-- EXERCISE DESCRIPTION --
Return the whole listing exactly as it stands.

======== DATA TO EXAMINE ========

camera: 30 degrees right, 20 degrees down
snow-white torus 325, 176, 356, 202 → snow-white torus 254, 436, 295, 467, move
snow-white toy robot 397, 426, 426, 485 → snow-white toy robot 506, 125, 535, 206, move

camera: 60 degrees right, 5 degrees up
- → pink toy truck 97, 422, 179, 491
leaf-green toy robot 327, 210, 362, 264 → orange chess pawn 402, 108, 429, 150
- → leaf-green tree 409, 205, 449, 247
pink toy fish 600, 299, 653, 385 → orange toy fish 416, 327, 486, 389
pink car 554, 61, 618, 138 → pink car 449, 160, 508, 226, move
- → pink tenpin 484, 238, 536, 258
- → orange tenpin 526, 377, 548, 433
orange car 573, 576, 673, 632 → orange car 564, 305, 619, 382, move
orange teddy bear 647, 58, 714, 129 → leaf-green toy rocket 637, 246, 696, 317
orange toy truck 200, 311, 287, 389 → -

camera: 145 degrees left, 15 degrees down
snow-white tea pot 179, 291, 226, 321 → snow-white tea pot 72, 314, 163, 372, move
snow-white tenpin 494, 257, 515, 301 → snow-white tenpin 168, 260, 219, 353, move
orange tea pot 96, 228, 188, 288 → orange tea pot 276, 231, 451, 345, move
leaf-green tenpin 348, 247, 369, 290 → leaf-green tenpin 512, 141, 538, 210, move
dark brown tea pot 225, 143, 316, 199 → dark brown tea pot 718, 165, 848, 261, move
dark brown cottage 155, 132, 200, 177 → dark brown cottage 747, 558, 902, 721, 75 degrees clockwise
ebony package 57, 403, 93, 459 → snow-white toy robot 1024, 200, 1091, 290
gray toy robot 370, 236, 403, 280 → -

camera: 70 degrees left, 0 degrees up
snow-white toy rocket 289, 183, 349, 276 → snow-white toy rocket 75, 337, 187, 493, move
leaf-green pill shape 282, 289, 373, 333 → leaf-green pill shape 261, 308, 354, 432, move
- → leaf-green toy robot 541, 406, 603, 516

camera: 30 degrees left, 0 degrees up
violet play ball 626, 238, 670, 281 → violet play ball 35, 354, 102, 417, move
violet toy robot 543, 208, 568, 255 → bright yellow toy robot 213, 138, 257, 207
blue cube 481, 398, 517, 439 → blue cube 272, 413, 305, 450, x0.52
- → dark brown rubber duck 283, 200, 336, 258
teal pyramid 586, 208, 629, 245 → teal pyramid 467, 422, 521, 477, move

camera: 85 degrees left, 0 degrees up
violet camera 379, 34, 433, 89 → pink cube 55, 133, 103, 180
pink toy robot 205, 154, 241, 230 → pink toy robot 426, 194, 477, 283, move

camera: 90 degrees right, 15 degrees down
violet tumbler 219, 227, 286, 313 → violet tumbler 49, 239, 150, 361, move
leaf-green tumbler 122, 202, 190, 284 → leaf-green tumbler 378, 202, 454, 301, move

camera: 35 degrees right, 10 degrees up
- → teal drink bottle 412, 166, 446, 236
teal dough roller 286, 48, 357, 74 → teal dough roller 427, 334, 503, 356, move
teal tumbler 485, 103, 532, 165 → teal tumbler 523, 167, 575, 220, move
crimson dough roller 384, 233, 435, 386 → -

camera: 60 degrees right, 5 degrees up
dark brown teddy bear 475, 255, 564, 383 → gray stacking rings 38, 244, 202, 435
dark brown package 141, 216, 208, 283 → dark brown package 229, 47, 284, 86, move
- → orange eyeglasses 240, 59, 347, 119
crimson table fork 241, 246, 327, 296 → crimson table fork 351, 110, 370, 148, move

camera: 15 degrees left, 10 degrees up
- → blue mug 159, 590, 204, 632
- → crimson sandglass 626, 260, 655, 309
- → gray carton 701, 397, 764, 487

========

-- WORKED SOLUTION --
camera: 30 degrees right, 20 degrees down
snow-white torus 325, 176, 356, 202 → snow-white torus 254, 436, 295, 467, move
snow-white toy robot 397, 426, 426, 485 → snow-white toy robot 506, 125, 535, 206, move

camera: 60 degrees right, 5 degrees up
- → pink toy truck 97, 422, 179, 491
leaf-green toy robot 327, 210, 362, 264 → orange chess pawn 402, 108, 429, 150
- → leaf-green tree 409, 205, 449, 247
pink toy fish 600, 299, 653, 385 → orange toy fish 416, 327, 486, 389
pink car 554, 61, 618, 138 → pink car 449, 160, 508, 226, move
- → pink tenpin 484, 238, 536, 258
- → orange tenpin 526, 377, 548, 433
orange car 573, 576, 673, 632 → orange car 564, 305, 619, 382, move
orange teddy bear 647, 58, 714, 129 → leaf-green toy rocket 637, 246, 696, 317
orange toy truck 200, 311, 287, 389 → -

camera: 145 degrees left, 15 degrees down
snow-white tea pot 179, 291, 226, 321 → snow-white tea pot 72, 314, 163, 372, move
snow-white tenpin 494, 257, 515, 301 → snow-white tenpin 168, 260, 219, 353, move
orange tea pot 96, 228, 188, 288 → orange tea pot 276, 231, 451, 345, move
leaf-green tenpin 348, 247, 369, 290 → leaf-green tenpin 512, 141, 538, 210, move
dark brown tea pot 225, 143, 316, 199 → dark brown tea pot 718, 165, 848, 261, move
dark brown cottage 155, 132, 200, 177 → dark brown cottage 747, 558, 902, 721, 75 degrees clockwise
ebony package 57, 403, 93, 459 → snow-white toy robot 1024, 200, 1091, 290
gray toy robot 370, 236, 403, 280 → -

camera: 70 degrees left, 0 degrees up
snow-white toy rocket 289, 183, 349, 276 → snow-white toy rocket 75, 337, 187, 493, move
leaf-green pill shape 282, 289, 373, 333 → leaf-green pill shape 261, 308, 354, 432, move
- → leaf-green toy robot 541, 406, 603, 516

camera: 30 degrees left, 0 degrees up
violet play ball 626, 238, 670, 281 → violet play ball 35, 354, 102, 417, move
violet toy robot 543, 208, 568, 255 → bright yellow toy robot 213, 138, 257, 207
blue cube 481, 398, 517, 439 → blue cube 272, 413, 305, 450, x0.52
- → dark brown rubber duck 283, 200, 336, 258
teal pyramid 586, 208, 629, 245 → teal pyramid 467, 422, 521, 477, move

camera: 85 degrees left, 0 degrees up
violet camera 379, 34, 433, 89 → pink cube 55, 133, 103, 180
pink toy robot 205, 154, 241, 230 → pink toy robot 426, 194, 477, 283, move

camera: 90 degrees right, 15 degrees down
violet tumbler 219, 227, 286, 313 → violet tumbler 49, 239, 150, 361, move
leaf-green tumbler 122, 202, 190, 284 → leaf-green tumbler 378, 202, 454, 301, move

camera: 35 degrees right, 10 degrees up
- → teal drink bottle 412, 166, 446, 236
teal dough roller 286, 48, 357, 74 → teal dough roller 427, 334, 503, 356, move
teal tumbler 485, 103, 532, 165 → teal tumbler 523, 167, 575, 220, move
crimson dough roller 384, 233, 435, 386 → -

camera: 60 degrees right, 5 degrees up
dark brown teddy bear 475, 255, 564, 383 → gray stacking rings 38, 244, 202, 435
dark brown package 141, 216, 208, 283 → dark brown package 229, 47, 284, 86, move
- → orange eyeglasses 240, 59, 347, 119
crimson table fork 241, 246, 327, 296 → crimson table fork 351, 110, 370, 148, move

camera: 15 degrees left, 10 degrees up
- → blue mug 159, 590, 204, 632
- → crimson sandglass 626, 260, 655, 309
- → gray carton 701, 397, 764, 487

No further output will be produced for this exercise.